• _WORK TASK_
Would you filter the listing below so that only lines with the word "black" remain?
####
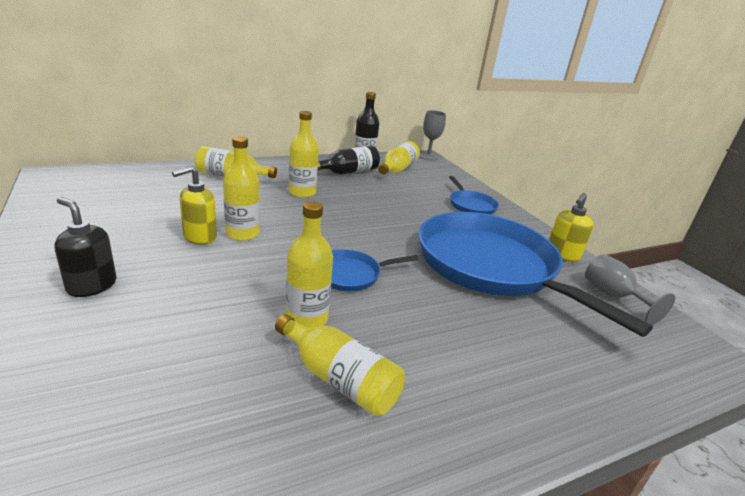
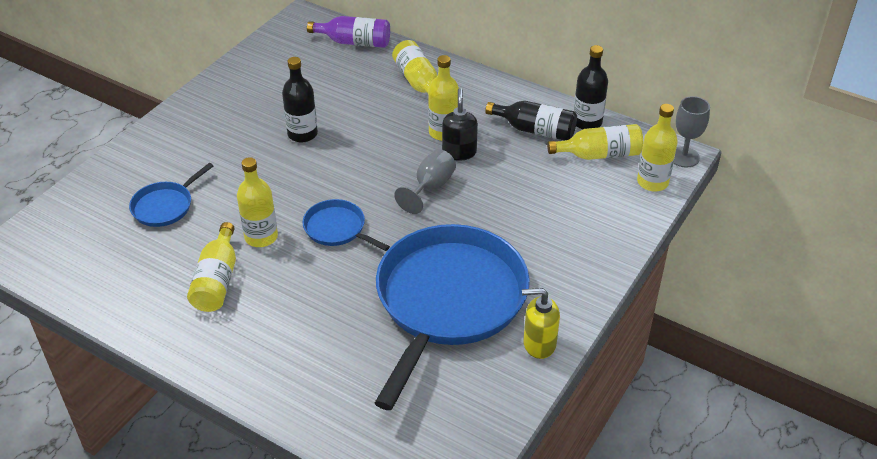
camera: 60 degrees right, 15 degrees up
black soap dispenser [54,197,116,297] -> black soap dispenser moved to [442,88,478,161]
yellow soap dispenser [172,166,217,245] -> black bottle [282,57,318,143]
yellow bottle [223,136,260,241] -> yellow bottle moved to [637,104,678,192]
blue pan [449,176,499,215] -> blue pan moved to [129,163,213,227]
grey goblet [585,254,675,325] -> grey goblet moved to [394,149,456,214]
none -> purple bottle [307,16,390,48]

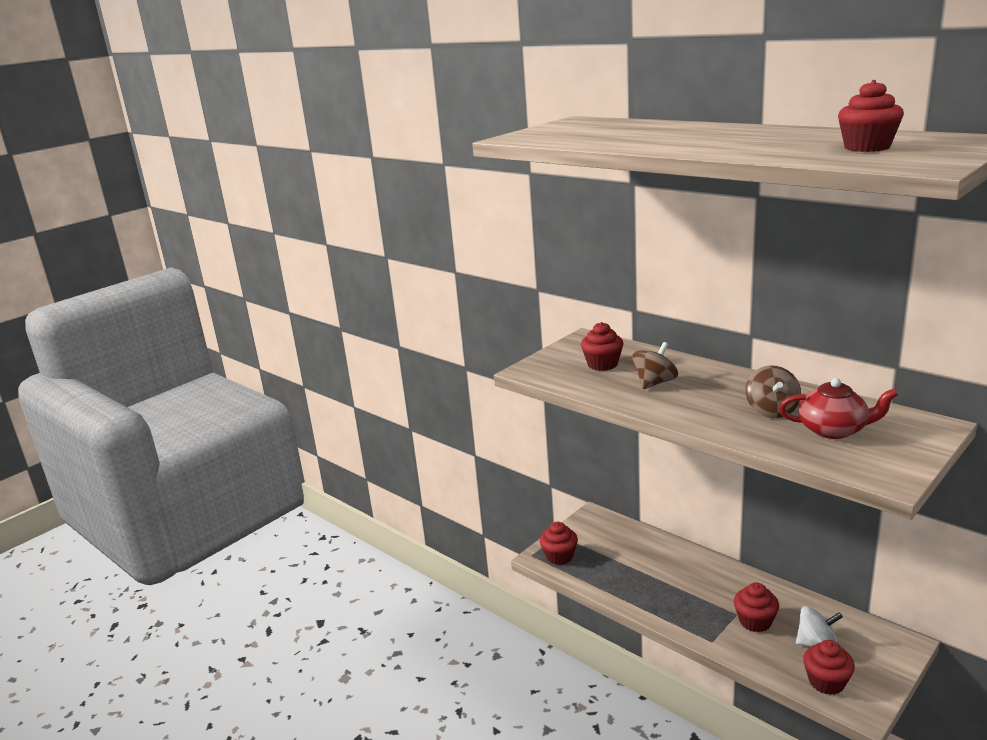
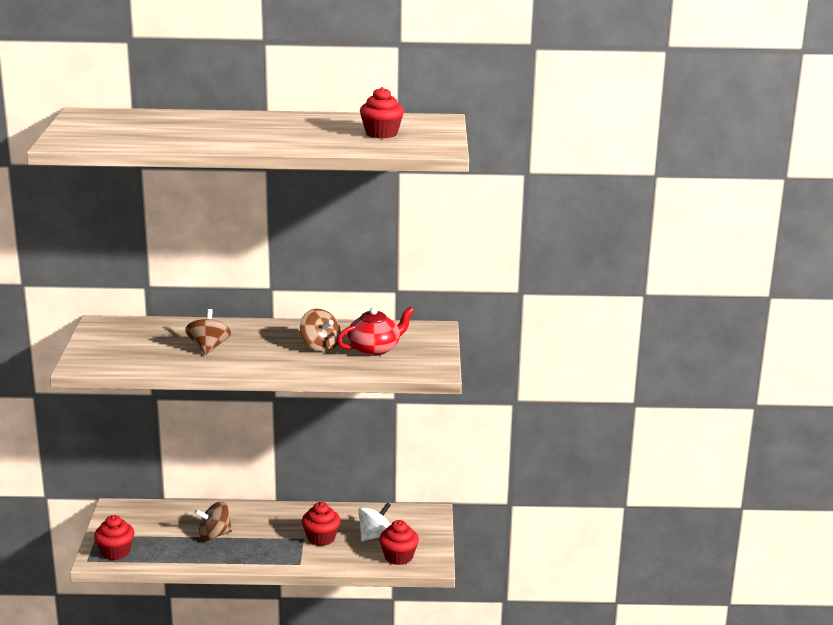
camera: 45 degrees left, 0 degrees up
red cupcake [581,322,624,371] -> none
none -> brown spinning top [194,501,233,541]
####
• _WORKED SOLUTION_
black soap dispenser [54,197,116,297] -> black soap dispenser moved to [442,88,478,161]
yellow soap dispenser [172,166,217,245] -> black bottle [282,57,318,143]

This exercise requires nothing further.